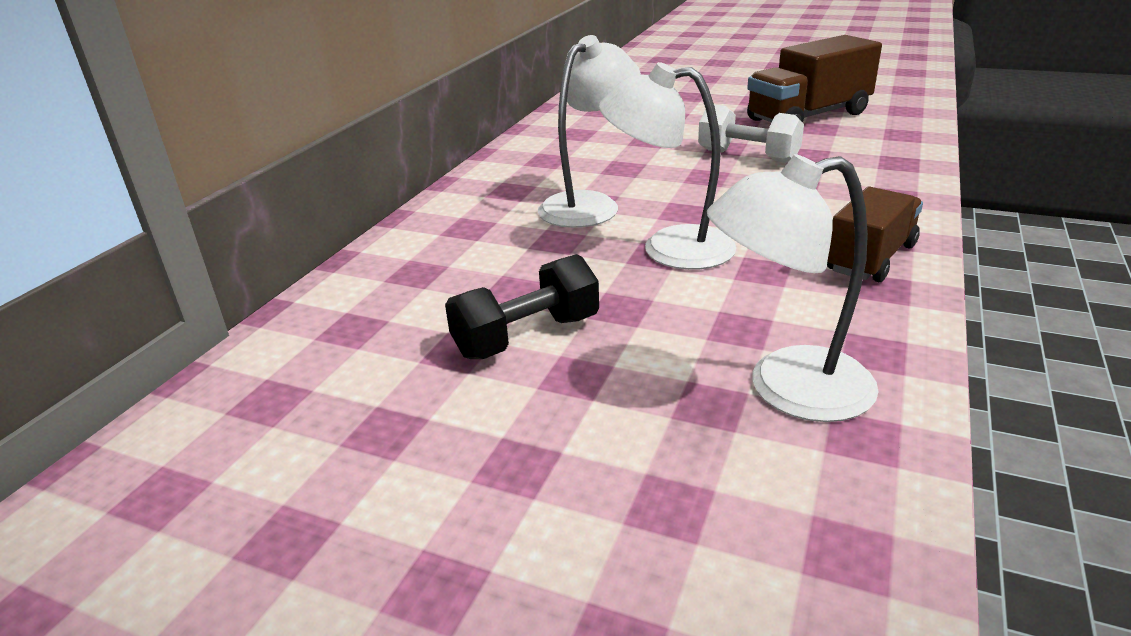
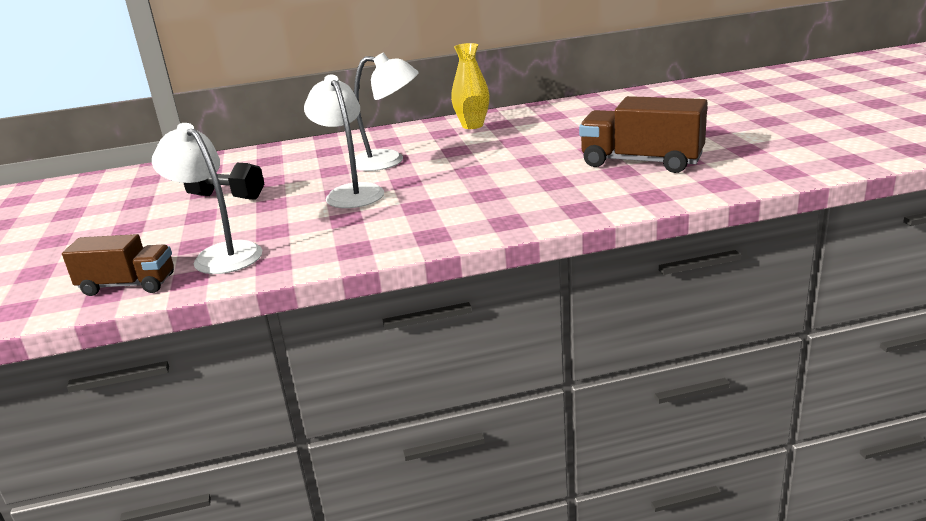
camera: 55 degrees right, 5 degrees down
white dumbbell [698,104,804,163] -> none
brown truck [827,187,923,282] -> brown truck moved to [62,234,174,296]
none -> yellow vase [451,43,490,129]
________________
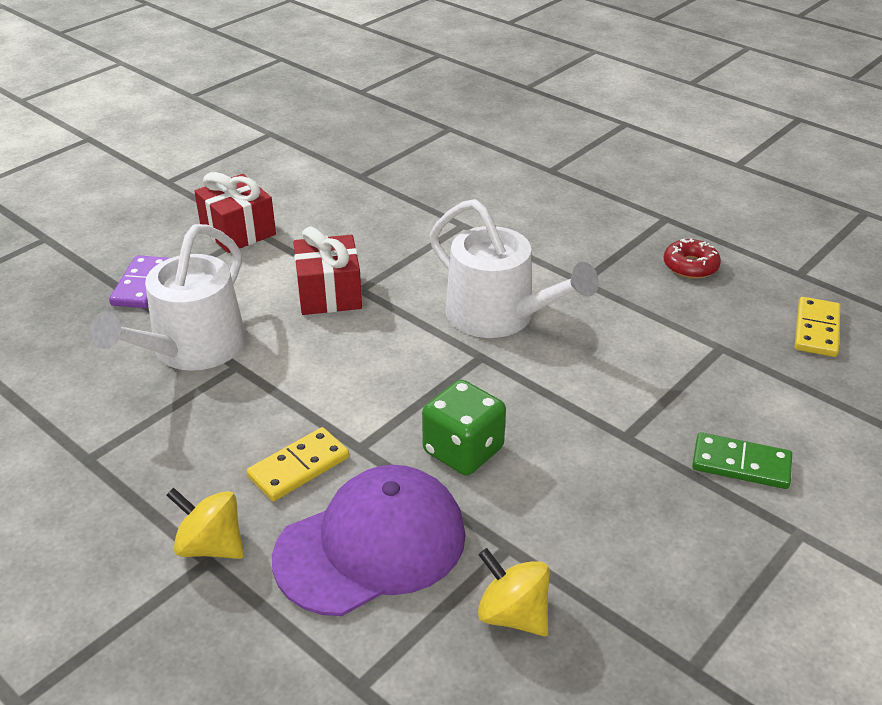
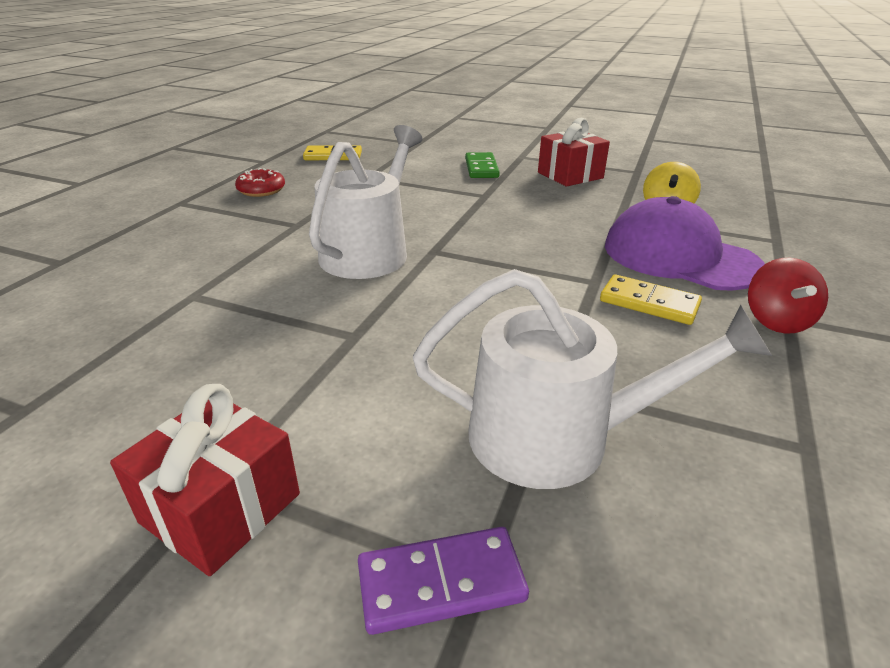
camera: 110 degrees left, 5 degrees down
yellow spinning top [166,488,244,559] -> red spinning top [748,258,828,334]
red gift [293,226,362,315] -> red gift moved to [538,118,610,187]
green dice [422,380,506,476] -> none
________________
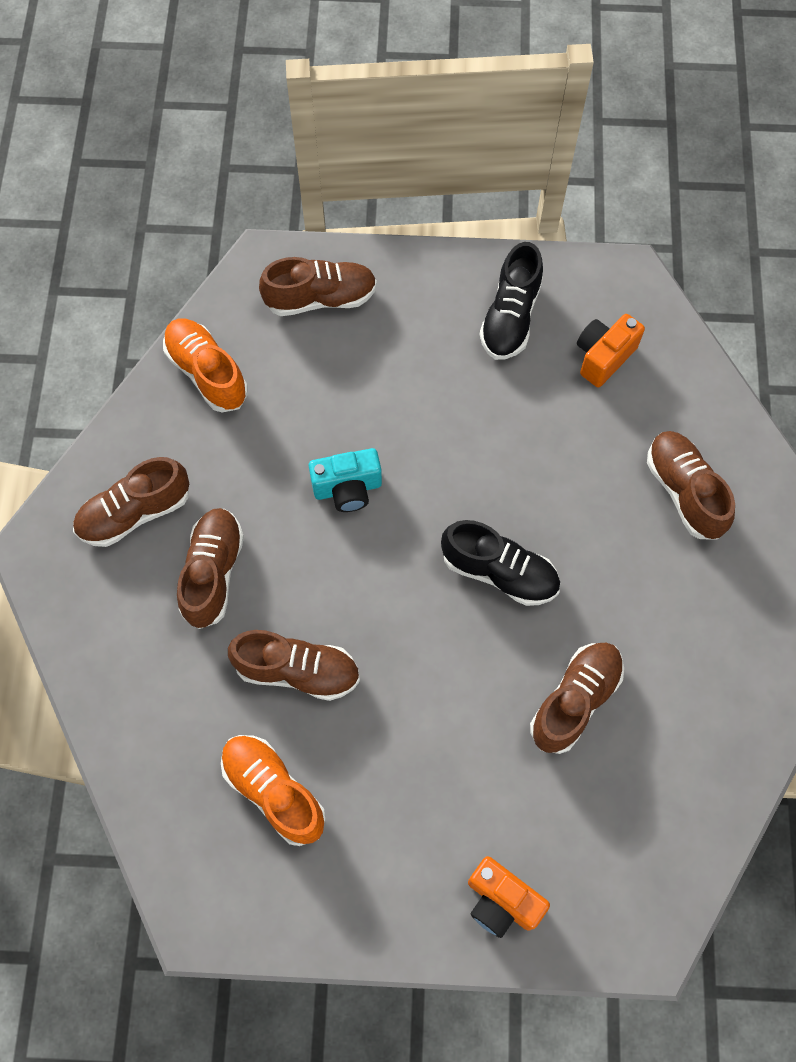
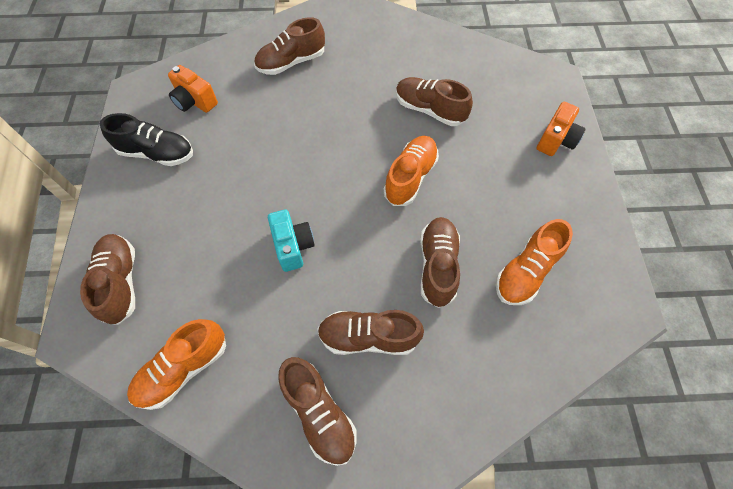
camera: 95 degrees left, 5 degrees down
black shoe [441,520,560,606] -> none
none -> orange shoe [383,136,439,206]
________________
Goal of the exercise: Starting at the line above that contains "white dumbbell [698,104,804,163] -> none", write out each line exactly until the line that contains "none -> yellow vase [451,43,490,129]" has been written, and stop there.

Result:
white dumbbell [698,104,804,163] -> none
brown truck [827,187,923,282] -> brown truck moved to [62,234,174,296]
none -> yellow vase [451,43,490,129]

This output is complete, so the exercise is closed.